# DATA EXTRACT
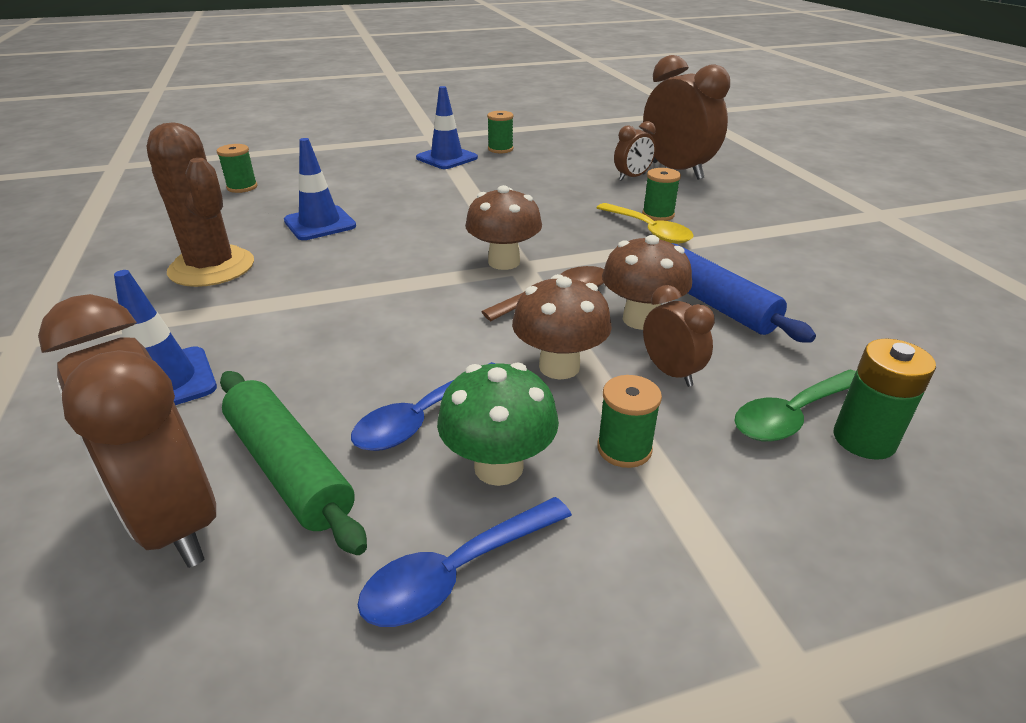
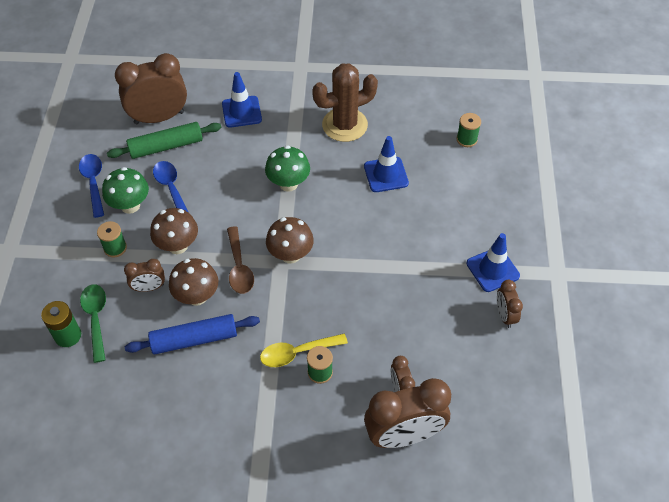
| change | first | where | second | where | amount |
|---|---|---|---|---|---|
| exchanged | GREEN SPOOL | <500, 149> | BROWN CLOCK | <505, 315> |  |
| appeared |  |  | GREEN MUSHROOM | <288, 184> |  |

# BRIEF
Repeat the material above word for word, please, apart from its images.

# RESULT BELOW
| change | first | where | second | where | amount |
|---|---|---|---|---|---|
| exchanged | GREEN SPOOL | <500, 149> | BROWN CLOCK | <505, 315> |  |
| appeared |  |  | GREEN MUSHROOM | <288, 184> |  |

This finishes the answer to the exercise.